** Material supplied follows **
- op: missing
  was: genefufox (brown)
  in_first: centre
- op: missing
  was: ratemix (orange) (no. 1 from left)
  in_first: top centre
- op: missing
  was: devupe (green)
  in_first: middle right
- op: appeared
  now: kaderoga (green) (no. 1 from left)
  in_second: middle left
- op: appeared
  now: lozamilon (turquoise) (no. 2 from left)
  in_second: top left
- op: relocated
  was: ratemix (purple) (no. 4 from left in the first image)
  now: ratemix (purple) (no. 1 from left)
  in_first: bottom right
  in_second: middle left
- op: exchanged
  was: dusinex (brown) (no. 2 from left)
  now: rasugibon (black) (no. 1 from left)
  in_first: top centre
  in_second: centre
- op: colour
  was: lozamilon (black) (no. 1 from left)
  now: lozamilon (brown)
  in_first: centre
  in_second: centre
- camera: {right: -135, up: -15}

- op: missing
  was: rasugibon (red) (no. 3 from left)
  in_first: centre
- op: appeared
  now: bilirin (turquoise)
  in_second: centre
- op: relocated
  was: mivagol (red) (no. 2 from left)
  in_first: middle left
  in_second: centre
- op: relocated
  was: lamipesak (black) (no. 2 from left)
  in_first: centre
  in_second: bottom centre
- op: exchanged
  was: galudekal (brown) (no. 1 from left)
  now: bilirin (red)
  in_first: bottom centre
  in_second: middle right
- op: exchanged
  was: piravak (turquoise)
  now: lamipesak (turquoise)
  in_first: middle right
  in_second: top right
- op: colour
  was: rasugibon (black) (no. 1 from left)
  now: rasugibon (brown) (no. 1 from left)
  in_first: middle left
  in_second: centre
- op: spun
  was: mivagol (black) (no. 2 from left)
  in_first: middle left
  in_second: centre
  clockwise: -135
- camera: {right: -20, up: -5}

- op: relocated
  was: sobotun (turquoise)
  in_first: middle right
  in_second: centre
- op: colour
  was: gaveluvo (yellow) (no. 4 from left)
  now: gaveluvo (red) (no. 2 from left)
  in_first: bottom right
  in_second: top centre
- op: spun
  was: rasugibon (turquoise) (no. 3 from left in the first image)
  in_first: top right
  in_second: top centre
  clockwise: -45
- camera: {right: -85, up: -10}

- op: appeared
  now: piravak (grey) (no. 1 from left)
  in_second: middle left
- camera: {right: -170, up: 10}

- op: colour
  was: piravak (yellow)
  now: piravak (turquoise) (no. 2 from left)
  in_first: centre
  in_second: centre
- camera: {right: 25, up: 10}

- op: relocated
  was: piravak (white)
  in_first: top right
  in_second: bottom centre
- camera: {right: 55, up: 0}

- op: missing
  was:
** End of Material supplied **
Task goal:
Copy out the records once more. Match them exactly.

Exercise answer:
- op: missing
  was: genefufox (brown)
  in_first: centre
- op: missing
  was: ratemix (orange) (no. 1 from left)
  in_first: top centre
- op: missing
  was: devupe (green)
  in_first: middle right
- op: appeared
  now: kaderoga (green) (no. 1 from left)
  in_second: middle left
- op: appeared
  now: lozamilon (turquoise) (no. 2 from left)
  in_second: top left
- op: relocated
  was: ratemix (purple) (no. 4 from left in the first image)
  now: ratemix (purple) (no. 1 from left)
  in_first: bottom right
  in_second: middle left
- op: exchanged
  was: dusinex (brown) (no. 2 from left)
  now: rasugibon (black) (no. 1 from left)
  in_first: top centre
  in_second: centre
- op: colour
  was: lozamilon (black) (no. 1 from left)
  now: lozamilon (brown)
  in_first: centre
  in_second: centre
- camera: {right: -135, up: -15}

- op: missing
  was: rasugibon (red) (no. 3 from left)
  in_first: centre
- op: appeared
  now: bilirin (turquoise)
  in_second: centre
- op: relocated
  was: mivagol (red) (no. 2 from left)
  in_first: middle left
  in_second: centre
- op: relocated
  was: lamipesak (black) (no. 2 from left)
  in_first: centre
  in_second: bottom centre
- op: exchanged
  was: galudekal (brown) (no. 1 from left)
  now: bilirin (red)
  in_first: bottom centre
  in_second: middle right
- op: exchanged
  was: piravak (turquoise)
  now: lamipesak (turquoise)
  in_first: middle right
  in_second: top right
- op: colour
  was: rasugibon (black) (no. 1 from left)
  now: rasugibon (brown) (no. 1 from left)
  in_first: middle left
  in_second: centre
- op: spun
  was: mivagol (black) (no. 2 from left)
  in_first: middle left
  in_second: centre
  clockwise: -135
- camera: {right: -20, up: -5}

- op: relocated
  was: sobotun (turquoise)
  in_first: middle right
  in_second: centre
- op: colour
  was: gaveluvo (yellow) (no. 4 from left)
  now: gaveluvo (red) (no. 2 from left)
  in_first: bottom right
  in_second: top centre
- op: spun
  was: rasugibon (turquoise) (no. 3 from left in the first image)
  in_first: top right
  in_second: top centre
  clockwise: -45
- camera: {right: -85, up: -10}

- op: appeared
  now: piravak (grey) (no. 1 from left)
  in_second: middle left
- camera: {right: -170, up: 10}

- op: colour
  was: piravak (yellow)
  now: piravak (turquoise) (no. 2 from left)
  in_first: centre
  in_second: centre
- camera: {right: 25, up: 10}

- op: relocated
  was: piravak (white)
  in_first: top right
  in_second: bottom centre
- camera: {right: 55, up: 0}

- op: missing
  was:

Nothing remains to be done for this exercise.